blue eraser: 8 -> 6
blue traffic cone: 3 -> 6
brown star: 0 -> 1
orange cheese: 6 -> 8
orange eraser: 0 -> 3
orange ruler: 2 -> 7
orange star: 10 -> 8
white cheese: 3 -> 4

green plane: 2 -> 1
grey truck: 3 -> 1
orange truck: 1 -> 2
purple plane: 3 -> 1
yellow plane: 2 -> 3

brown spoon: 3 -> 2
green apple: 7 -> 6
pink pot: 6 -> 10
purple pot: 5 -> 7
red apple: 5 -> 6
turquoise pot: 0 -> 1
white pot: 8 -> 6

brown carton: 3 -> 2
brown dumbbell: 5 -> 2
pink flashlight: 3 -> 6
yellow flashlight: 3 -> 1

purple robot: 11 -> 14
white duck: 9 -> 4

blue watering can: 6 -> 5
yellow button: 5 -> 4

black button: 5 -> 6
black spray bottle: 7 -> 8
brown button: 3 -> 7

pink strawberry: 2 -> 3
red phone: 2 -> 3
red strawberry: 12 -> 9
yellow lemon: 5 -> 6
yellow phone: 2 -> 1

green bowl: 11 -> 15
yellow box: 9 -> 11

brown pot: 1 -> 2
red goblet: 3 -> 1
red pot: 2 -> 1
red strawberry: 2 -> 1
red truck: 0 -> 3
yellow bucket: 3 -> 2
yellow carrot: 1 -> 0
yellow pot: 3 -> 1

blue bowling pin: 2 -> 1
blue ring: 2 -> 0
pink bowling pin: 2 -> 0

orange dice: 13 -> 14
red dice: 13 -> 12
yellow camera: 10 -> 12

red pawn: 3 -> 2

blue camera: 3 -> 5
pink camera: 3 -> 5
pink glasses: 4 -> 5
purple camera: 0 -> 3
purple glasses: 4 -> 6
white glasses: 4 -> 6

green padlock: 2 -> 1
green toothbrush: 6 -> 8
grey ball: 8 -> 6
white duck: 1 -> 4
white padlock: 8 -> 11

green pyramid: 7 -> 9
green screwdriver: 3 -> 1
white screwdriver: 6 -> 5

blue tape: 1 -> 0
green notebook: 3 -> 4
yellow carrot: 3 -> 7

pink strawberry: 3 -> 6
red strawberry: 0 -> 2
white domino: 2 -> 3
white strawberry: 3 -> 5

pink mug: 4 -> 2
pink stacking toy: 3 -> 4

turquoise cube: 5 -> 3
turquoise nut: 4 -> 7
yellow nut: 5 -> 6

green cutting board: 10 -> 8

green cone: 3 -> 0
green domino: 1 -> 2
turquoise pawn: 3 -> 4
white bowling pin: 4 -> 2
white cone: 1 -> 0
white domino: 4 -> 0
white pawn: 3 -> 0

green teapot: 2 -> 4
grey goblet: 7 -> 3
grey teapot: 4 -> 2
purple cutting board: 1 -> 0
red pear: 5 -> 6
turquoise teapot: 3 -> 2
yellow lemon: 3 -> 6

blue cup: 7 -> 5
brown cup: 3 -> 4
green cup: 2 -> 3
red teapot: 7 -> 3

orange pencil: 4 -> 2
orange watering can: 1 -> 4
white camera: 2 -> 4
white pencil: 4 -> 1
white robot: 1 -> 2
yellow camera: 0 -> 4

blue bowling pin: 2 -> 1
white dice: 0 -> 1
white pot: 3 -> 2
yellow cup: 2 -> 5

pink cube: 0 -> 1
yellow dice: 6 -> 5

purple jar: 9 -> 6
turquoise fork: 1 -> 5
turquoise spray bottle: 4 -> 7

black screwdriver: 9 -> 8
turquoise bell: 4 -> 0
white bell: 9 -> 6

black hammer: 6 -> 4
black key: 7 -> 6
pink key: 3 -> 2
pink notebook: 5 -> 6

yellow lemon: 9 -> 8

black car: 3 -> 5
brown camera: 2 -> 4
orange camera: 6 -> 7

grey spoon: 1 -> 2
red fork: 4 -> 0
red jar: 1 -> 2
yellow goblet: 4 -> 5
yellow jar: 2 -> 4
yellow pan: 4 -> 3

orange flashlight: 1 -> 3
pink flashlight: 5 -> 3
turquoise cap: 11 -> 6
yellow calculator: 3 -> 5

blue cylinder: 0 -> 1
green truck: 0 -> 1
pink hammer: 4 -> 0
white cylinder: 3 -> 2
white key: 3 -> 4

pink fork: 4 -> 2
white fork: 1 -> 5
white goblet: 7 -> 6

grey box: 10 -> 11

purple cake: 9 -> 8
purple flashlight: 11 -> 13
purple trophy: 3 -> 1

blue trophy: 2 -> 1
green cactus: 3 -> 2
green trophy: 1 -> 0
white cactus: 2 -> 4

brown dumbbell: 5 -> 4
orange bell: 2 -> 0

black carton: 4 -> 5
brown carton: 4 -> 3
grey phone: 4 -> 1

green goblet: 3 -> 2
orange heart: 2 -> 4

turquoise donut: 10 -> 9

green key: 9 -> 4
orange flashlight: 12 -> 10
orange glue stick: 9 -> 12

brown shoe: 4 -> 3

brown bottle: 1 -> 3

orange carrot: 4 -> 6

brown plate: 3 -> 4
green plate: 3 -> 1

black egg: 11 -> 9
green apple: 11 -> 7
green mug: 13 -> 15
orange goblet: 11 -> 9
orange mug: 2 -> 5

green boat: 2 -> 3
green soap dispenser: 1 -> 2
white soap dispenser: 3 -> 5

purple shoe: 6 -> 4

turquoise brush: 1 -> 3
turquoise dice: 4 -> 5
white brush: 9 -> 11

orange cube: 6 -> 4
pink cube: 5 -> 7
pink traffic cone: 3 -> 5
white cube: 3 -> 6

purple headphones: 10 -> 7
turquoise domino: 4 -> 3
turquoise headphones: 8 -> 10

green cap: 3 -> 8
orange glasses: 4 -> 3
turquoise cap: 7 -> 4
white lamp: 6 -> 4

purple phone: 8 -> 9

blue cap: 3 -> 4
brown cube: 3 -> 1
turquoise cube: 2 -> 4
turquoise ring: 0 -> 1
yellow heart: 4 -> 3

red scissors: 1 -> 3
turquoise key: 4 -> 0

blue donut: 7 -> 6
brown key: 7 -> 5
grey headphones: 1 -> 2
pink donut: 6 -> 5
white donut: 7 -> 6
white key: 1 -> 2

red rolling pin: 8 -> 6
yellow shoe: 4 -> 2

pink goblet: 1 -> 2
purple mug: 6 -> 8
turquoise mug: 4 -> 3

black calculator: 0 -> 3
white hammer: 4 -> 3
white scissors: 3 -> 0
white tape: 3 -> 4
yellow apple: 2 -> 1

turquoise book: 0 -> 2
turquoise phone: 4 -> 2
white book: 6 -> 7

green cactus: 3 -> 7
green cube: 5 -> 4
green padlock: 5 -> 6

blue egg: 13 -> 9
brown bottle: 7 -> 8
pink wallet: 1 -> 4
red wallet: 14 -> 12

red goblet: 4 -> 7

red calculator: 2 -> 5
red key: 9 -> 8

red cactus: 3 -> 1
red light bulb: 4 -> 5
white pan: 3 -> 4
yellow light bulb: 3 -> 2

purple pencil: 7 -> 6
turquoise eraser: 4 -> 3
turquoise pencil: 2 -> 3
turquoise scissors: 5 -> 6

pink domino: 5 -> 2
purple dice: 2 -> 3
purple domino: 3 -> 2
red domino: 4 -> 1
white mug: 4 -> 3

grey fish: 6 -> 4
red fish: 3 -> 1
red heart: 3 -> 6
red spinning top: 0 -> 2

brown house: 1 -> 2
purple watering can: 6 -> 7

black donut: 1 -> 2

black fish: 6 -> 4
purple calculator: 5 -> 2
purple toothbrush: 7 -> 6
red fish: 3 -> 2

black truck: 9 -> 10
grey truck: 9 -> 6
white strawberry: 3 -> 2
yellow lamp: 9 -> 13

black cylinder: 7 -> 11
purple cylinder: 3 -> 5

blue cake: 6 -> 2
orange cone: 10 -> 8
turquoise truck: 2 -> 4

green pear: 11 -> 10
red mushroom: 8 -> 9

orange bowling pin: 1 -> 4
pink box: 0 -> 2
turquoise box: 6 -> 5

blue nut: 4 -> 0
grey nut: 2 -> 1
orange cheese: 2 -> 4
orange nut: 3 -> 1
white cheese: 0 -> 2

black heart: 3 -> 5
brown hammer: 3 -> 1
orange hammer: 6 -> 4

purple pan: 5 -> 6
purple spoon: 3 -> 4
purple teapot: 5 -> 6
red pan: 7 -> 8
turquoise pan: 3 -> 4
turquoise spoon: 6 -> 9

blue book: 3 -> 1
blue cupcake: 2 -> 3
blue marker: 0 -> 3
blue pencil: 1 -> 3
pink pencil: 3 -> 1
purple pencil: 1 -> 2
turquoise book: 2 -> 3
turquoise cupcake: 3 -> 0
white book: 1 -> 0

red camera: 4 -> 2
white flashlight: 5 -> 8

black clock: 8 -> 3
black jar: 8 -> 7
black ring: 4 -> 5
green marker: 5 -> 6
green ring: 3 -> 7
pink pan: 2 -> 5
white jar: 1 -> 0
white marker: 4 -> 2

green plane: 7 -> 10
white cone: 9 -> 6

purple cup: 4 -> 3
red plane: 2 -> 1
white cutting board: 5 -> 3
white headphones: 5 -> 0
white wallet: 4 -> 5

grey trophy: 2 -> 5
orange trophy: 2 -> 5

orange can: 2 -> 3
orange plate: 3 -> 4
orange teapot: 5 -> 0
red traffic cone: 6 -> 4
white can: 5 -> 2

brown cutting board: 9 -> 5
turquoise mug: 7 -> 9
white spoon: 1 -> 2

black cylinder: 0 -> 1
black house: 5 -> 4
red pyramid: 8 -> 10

_How to complete this task_
Copy back the listing above exactly, but only from the line with "pink goblet: 1 -> 2" through the line with "purple watering can: 6 -> 7", both ends included.

_Reply_
pink goblet: 1 -> 2
purple mug: 6 -> 8
turquoise mug: 4 -> 3

black calculator: 0 -> 3
white hammer: 4 -> 3
white scissors: 3 -> 0
white tape: 3 -> 4
yellow apple: 2 -> 1

turquoise book: 0 -> 2
turquoise phone: 4 -> 2
white book: 6 -> 7

green cactus: 3 -> 7
green cube: 5 -> 4
green padlock: 5 -> 6

blue egg: 13 -> 9
brown bottle: 7 -> 8
pink wallet: 1 -> 4
red wallet: 14 -> 12

red goblet: 4 -> 7

red calculator: 2 -> 5
red key: 9 -> 8

red cactus: 3 -> 1
red light bulb: 4 -> 5
white pan: 3 -> 4
yellow light bulb: 3 -> 2

purple pencil: 7 -> 6
turquoise eraser: 4 -> 3
turquoise pencil: 2 -> 3
turquoise scissors: 5 -> 6

pink domino: 5 -> 2
purple dice: 2 -> 3
purple domino: 3 -> 2
red domino: 4 -> 1
white mug: 4 -> 3

grey fish: 6 -> 4
red fish: 3 -> 1
red heart: 3 -> 6
red spinning top: 0 -> 2

brown house: 1 -> 2
purple watering can: 6 -> 7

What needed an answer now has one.